- [STATED GOAL]:
Please list every line of the listing below that contains the word "observer".

Collected data entries:

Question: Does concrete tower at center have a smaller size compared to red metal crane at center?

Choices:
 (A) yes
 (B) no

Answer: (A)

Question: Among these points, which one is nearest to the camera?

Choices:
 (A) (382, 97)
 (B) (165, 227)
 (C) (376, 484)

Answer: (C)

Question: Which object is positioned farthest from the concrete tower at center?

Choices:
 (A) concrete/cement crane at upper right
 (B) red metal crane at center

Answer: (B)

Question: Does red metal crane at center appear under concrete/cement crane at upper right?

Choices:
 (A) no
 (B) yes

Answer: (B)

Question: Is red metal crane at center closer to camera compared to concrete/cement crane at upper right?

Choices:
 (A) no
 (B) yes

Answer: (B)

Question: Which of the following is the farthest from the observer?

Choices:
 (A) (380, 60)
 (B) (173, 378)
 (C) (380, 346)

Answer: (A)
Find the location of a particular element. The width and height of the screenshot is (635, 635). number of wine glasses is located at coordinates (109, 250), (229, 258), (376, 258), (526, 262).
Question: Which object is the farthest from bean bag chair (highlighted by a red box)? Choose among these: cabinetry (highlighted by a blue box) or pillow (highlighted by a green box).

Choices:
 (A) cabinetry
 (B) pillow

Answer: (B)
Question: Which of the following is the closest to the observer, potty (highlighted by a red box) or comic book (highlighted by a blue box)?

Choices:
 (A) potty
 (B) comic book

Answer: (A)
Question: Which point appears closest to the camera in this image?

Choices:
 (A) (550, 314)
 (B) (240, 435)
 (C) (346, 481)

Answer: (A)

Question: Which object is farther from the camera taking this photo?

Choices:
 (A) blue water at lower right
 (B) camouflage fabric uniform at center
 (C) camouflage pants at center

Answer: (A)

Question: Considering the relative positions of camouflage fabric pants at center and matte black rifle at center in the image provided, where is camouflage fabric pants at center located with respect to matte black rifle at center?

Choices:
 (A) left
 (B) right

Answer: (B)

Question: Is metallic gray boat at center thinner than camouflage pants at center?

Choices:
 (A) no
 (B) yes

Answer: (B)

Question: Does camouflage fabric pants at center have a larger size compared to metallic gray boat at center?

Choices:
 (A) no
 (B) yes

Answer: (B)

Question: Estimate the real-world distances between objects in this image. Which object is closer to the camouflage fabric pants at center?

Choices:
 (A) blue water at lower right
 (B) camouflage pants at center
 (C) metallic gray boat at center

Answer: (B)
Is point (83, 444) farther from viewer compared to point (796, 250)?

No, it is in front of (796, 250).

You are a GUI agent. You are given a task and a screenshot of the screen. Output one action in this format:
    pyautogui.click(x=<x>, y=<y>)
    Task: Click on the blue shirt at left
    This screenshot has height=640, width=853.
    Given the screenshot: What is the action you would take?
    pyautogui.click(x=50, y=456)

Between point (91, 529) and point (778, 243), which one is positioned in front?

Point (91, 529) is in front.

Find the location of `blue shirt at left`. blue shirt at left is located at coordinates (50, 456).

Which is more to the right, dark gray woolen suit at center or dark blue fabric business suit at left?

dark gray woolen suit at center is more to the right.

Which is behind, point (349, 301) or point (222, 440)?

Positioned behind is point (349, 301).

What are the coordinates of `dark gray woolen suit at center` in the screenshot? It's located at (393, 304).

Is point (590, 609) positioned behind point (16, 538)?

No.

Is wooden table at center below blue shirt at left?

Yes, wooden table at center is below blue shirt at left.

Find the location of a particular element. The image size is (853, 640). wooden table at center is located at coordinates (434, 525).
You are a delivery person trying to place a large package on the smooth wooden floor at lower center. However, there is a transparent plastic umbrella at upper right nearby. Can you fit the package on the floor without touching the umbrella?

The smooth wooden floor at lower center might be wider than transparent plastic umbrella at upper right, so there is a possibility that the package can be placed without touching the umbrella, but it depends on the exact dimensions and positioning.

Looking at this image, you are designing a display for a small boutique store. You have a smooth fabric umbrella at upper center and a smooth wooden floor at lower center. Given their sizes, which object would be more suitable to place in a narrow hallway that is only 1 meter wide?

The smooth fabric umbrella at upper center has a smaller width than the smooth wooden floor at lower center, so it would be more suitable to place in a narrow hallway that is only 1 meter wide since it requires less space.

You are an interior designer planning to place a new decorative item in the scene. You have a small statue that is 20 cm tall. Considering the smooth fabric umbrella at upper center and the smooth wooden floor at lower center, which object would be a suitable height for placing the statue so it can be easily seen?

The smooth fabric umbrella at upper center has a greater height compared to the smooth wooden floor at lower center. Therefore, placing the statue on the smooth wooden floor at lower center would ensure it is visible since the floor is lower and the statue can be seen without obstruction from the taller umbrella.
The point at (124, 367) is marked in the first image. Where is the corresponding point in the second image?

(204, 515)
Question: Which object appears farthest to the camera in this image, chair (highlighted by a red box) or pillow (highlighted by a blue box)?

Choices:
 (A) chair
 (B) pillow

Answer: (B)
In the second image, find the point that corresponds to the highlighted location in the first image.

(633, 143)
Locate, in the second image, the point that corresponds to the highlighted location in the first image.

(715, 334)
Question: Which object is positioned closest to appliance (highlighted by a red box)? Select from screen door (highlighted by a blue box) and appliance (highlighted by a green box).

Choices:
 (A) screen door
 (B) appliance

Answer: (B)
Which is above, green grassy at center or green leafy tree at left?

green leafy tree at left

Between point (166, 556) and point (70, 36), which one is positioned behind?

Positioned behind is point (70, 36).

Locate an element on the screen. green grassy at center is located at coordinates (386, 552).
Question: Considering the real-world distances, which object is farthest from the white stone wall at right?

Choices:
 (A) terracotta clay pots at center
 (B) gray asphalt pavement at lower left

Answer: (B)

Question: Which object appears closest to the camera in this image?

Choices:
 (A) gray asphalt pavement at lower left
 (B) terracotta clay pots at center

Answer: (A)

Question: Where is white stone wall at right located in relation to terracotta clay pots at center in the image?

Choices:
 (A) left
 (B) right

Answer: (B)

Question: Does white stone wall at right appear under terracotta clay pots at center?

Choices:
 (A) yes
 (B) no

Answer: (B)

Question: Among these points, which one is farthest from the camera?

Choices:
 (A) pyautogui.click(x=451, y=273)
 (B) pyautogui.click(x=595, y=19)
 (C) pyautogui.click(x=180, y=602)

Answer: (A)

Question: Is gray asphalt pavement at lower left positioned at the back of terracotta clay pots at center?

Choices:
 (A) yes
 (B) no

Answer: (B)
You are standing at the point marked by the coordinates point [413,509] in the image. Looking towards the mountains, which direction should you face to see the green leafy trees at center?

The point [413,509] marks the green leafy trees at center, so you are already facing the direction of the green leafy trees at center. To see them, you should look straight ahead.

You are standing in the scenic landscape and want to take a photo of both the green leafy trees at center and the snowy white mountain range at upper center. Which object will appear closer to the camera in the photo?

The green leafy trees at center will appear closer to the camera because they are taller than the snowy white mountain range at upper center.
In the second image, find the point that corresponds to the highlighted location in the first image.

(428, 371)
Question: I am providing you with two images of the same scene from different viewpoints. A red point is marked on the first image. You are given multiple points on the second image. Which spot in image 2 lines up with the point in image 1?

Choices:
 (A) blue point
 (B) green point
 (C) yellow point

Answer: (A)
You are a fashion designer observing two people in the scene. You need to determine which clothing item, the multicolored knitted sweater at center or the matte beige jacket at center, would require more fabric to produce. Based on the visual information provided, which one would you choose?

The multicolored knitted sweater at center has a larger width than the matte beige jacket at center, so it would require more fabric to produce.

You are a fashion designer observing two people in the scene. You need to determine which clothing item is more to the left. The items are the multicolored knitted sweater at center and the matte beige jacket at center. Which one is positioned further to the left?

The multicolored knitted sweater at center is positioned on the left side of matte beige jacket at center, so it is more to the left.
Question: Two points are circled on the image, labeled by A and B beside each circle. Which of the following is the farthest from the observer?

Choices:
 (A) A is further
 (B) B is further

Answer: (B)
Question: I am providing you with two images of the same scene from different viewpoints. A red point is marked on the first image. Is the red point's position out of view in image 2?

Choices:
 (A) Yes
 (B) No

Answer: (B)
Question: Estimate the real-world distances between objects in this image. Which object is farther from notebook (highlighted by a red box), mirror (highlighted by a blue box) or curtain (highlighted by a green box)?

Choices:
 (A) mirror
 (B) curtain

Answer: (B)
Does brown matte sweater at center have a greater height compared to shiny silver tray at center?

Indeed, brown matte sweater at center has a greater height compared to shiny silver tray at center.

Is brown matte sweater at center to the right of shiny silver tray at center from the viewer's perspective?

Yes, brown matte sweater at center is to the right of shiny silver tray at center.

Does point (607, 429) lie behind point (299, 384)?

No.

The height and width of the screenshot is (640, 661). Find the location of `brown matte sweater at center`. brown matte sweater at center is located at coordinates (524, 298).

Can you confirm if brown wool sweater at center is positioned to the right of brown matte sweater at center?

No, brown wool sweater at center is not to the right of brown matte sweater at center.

- [SOLVED PROBLEM]:
Question: Which of the following is the farthest from the observer?
Question: Which of the following is the closest to the observer, potty (highlighted by a red box) or comic book (highlighted by a blue box)?
Question: Two points are circled on the image, labeled by A and B beside each circle. Which of the following is the farthest from the observer?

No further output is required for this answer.